Requirements
In all of the records below, swap "given word" for "listed word" and leave everything else untouched.

Data provided
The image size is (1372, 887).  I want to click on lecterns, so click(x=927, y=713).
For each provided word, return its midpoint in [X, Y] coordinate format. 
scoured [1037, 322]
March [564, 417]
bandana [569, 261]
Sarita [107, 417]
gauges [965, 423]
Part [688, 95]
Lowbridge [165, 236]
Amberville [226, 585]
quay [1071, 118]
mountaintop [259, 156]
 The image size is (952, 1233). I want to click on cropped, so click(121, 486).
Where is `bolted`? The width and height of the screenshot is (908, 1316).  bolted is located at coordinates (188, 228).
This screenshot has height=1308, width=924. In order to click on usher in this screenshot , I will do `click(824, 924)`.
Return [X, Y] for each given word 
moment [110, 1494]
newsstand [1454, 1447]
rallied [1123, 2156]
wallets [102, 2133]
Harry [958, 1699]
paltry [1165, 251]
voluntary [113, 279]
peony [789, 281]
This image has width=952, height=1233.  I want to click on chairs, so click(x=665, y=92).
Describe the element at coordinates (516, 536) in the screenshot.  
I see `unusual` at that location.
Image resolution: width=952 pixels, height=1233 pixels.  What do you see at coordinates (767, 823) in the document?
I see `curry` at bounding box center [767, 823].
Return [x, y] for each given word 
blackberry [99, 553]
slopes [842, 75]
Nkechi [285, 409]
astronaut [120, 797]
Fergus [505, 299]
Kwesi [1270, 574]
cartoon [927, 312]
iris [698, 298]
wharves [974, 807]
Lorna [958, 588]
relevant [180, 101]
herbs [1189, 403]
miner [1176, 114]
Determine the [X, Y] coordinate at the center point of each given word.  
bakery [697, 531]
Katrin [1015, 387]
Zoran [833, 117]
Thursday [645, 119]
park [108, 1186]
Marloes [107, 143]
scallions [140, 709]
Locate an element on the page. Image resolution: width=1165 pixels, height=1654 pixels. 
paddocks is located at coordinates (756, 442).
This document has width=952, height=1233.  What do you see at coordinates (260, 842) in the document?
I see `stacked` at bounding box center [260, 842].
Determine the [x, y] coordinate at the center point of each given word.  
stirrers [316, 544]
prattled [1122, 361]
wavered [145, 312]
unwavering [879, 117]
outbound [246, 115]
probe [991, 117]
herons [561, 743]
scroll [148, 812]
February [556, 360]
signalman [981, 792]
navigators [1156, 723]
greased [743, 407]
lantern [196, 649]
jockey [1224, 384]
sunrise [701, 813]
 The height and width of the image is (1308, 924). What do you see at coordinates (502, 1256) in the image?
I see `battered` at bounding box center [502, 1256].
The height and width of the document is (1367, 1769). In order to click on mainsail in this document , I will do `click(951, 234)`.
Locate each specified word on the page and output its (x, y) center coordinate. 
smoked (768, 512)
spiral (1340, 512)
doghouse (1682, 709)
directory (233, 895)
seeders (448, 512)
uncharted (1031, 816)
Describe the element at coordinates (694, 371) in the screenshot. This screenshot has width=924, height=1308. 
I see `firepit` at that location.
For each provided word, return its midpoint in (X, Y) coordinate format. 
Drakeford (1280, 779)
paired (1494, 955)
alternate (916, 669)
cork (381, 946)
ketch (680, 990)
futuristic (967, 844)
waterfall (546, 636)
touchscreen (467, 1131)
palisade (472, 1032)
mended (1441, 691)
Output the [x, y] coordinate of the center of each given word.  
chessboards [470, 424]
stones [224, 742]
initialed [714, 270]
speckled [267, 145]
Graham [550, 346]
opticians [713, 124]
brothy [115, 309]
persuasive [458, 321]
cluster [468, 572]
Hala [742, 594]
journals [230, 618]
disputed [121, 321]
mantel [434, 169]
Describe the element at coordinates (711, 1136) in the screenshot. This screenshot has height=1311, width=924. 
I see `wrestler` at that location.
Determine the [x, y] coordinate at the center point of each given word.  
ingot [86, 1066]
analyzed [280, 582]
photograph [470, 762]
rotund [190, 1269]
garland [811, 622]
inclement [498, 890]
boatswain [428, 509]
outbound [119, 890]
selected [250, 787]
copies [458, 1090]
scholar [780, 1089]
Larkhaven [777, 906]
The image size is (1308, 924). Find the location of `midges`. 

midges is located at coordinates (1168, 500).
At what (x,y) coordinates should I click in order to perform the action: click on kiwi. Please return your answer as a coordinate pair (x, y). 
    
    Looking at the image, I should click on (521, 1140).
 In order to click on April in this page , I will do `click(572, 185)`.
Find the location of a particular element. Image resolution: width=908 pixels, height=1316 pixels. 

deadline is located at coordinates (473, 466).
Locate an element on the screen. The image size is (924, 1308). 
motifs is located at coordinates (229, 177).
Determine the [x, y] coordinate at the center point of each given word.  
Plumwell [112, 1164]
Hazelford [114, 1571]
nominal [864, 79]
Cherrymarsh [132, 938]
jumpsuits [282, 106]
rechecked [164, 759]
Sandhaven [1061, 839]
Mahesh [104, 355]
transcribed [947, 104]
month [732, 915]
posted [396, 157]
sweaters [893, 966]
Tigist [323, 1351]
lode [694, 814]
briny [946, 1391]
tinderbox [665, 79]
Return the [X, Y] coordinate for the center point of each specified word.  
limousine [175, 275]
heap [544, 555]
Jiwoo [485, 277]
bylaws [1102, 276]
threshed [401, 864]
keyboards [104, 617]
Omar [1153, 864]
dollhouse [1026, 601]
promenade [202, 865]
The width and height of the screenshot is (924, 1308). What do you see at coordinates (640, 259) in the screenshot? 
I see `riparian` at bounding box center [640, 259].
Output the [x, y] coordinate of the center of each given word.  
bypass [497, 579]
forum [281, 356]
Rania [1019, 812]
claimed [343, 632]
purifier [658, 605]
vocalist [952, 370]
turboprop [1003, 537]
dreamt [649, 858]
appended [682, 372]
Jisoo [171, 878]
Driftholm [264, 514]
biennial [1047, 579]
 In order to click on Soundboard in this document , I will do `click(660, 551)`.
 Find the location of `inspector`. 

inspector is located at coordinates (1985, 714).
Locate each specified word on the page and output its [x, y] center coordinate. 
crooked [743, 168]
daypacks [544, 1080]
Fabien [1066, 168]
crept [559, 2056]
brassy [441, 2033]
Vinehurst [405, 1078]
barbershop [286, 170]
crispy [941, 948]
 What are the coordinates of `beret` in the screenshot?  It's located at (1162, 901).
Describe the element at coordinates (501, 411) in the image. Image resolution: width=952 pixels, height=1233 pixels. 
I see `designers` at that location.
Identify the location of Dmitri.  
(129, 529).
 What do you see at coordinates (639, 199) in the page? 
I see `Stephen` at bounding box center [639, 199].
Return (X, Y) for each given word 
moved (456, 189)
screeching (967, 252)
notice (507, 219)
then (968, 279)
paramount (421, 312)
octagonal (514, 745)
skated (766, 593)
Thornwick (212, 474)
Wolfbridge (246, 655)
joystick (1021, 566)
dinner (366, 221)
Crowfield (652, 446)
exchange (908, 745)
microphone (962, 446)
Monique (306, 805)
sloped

Answer to the task
The image size is (1372, 887).  I want to click on lecterns, so click(x=927, y=713).
For each provided word, return its midpoint in [X, Y] coordinate format. 
scoured [1037, 322]
March [564, 417]
bandana [569, 261]
Sarita [107, 417]
gauges [965, 423]
Part [688, 95]
Lowbridge [165, 236]
Amberville [226, 585]
quay [1071, 118]
mountaintop [259, 156]
 The image size is (952, 1233). I want to click on cropped, so click(121, 486).
Where is `bolted`? The width and height of the screenshot is (908, 1316).  bolted is located at coordinates (188, 228).
This screenshot has height=1308, width=924. In order to click on usher in this screenshot , I will do `click(824, 924)`.
Return [X, Y] for each listed word 
moment [110, 1494]
newsstand [1454, 1447]
rallied [1123, 2156]
wallets [102, 2133]
Harry [958, 1699]
paltry [1165, 251]
voluntary [113, 279]
peony [789, 281]
This image has width=952, height=1233.  I want to click on chairs, so click(x=665, y=92).
Describe the element at coordinates (516, 536) in the screenshot.  
I see `unusual` at that location.
Image resolution: width=952 pixels, height=1233 pixels.  What do you see at coordinates (767, 823) in the document?
I see `curry` at bounding box center [767, 823].
Return [x, y] for each listed word 
blackberry [99, 553]
slopes [842, 75]
Nkechi [285, 409]
astronaut [120, 797]
Fergus [505, 299]
Kwesi [1270, 574]
cartoon [927, 312]
iris [698, 298]
wharves [974, 807]
Lorna [958, 588]
relevant [180, 101]
herbs [1189, 403]
miner [1176, 114]
Determine the [X, Y] coordinate at the center point of each listed word.  
bakery [697, 531]
Katrin [1015, 387]
Zoran [833, 117]
Thursday [645, 119]
park [108, 1186]
Marloes [107, 143]
scallions [140, 709]
Locate an element on the page. Image resolution: width=1165 pixels, height=1654 pixels. 
paddocks is located at coordinates (756, 442).
This document has width=952, height=1233.  What do you see at coordinates (260, 842) in the document?
I see `stacked` at bounding box center [260, 842].
Determine the [x, y] coordinate at the center point of each listed word.  
stirrers [316, 544]
prattled [1122, 361]
wavered [145, 312]
unwavering [879, 117]
outbound [246, 115]
probe [991, 117]
herons [561, 743]
scroll [148, 812]
February [556, 360]
signalman [981, 792]
navigators [1156, 723]
greased [743, 407]
lantern [196, 649]
jockey [1224, 384]
sunrise [701, 813]
 The height and width of the image is (1308, 924). What do you see at coordinates (502, 1256) in the image?
I see `battered` at bounding box center [502, 1256].
The height and width of the document is (1367, 1769). In order to click on mainsail in this document , I will do `click(951, 234)`.
Locate each specified word on the page and output its (x, y) center coordinate. 
smoked (768, 512)
spiral (1340, 512)
doghouse (1682, 709)
directory (233, 895)
seeders (448, 512)
uncharted (1031, 816)
Describe the element at coordinates (694, 371) in the screenshot. This screenshot has width=924, height=1308. 
I see `firepit` at that location.
For each provided word, return its midpoint in (X, Y) coordinate format. 
Drakeford (1280, 779)
paired (1494, 955)
alternate (916, 669)
cork (381, 946)
ketch (680, 990)
futuristic (967, 844)
waterfall (546, 636)
touchscreen (467, 1131)
palisade (472, 1032)
mended (1441, 691)
Output the [x, y] coordinate of the center of each listed word.  
chessboards [470, 424]
stones [224, 742]
initialed [714, 270]
speckled [267, 145]
Graham [550, 346]
opticians [713, 124]
brothy [115, 309]
persuasive [458, 321]
cluster [468, 572]
Hala [742, 594]
journals [230, 618]
disputed [121, 321]
mantel [434, 169]
Describe the element at coordinates (711, 1136) in the screenshot. This screenshot has height=1311, width=924. 
I see `wrestler` at that location.
Determine the [x, y] coordinate at the center point of each listed word.  
ingot [86, 1066]
analyzed [280, 582]
photograph [470, 762]
rotund [190, 1269]
garland [811, 622]
inclement [498, 890]
boatswain [428, 509]
outbound [119, 890]
selected [250, 787]
copies [458, 1090]
scholar [780, 1089]
Larkhaven [777, 906]
The image size is (1308, 924). Find the location of `midges`. 

midges is located at coordinates (1168, 500).
At what (x,y) coordinates should I click in order to perform the action: click on kiwi. Please return your answer as a coordinate pair (x, y). 
    
    Looking at the image, I should click on (521, 1140).
 In order to click on April in this page , I will do `click(572, 185)`.
Find the location of a particular element. Image resolution: width=908 pixels, height=1316 pixels. 

deadline is located at coordinates (473, 466).
Locate an element on the screen. The image size is (924, 1308). 
motifs is located at coordinates (229, 177).
Determine the [x, y] coordinate at the center point of each listed word.  
Plumwell [112, 1164]
Hazelford [114, 1571]
nominal [864, 79]
Cherrymarsh [132, 938]
jumpsuits [282, 106]
rechecked [164, 759]
Sandhaven [1061, 839]
Mahesh [104, 355]
transcribed [947, 104]
month [732, 915]
posted [396, 157]
sweaters [893, 966]
Tigist [323, 1351]
lode [694, 814]
briny [946, 1391]
tinderbox [665, 79]
Return the [X, Y] coordinate for the center point of each specified word.  
limousine [175, 275]
heap [544, 555]
Jiwoo [485, 277]
bylaws [1102, 276]
threshed [401, 864]
keyboards [104, 617]
Omar [1153, 864]
dollhouse [1026, 601]
promenade [202, 865]
The width and height of the screenshot is (924, 1308). What do you see at coordinates (640, 259) in the screenshot? 
I see `riparian` at bounding box center [640, 259].
Output the [x, y] coordinate of the center of each listed word.  
bypass [497, 579]
forum [281, 356]
Rania [1019, 812]
claimed [343, 632]
purifier [658, 605]
vocalist [952, 370]
turboprop [1003, 537]
dreamt [649, 858]
appended [682, 372]
Jisoo [171, 878]
Driftholm [264, 514]
biennial [1047, 579]
 In order to click on Soundboard in this document , I will do `click(660, 551)`.
 Find the location of `inspector`. 

inspector is located at coordinates (1985, 714).
Locate each specified word on the page and output its [x, y] center coordinate. 
crooked [743, 168]
daypacks [544, 1080]
Fabien [1066, 168]
crept [559, 2056]
brassy [441, 2033]
Vinehurst [405, 1078]
barbershop [286, 170]
crispy [941, 948]
 What are the coordinates of `beret` in the screenshot?  It's located at (1162, 901).
Describe the element at coordinates (501, 411) in the image. Image resolution: width=952 pixels, height=1233 pixels. 
I see `designers` at that location.
Identify the location of Dmitri.  
(129, 529).
 What do you see at coordinates (639, 199) in the page? 
I see `Stephen` at bounding box center [639, 199].
Return (X, Y) for each listed word 
moved (456, 189)
screeching (967, 252)
notice (507, 219)
then (968, 279)
paramount (421, 312)
octagonal (514, 745)
skated (766, 593)
Thornwick (212, 474)
Wolfbridge (246, 655)
joystick (1021, 566)
dinner (366, 221)
Crowfield (652, 446)
exchange (908, 745)
microphone (962, 446)
Monique (306, 805)
sloped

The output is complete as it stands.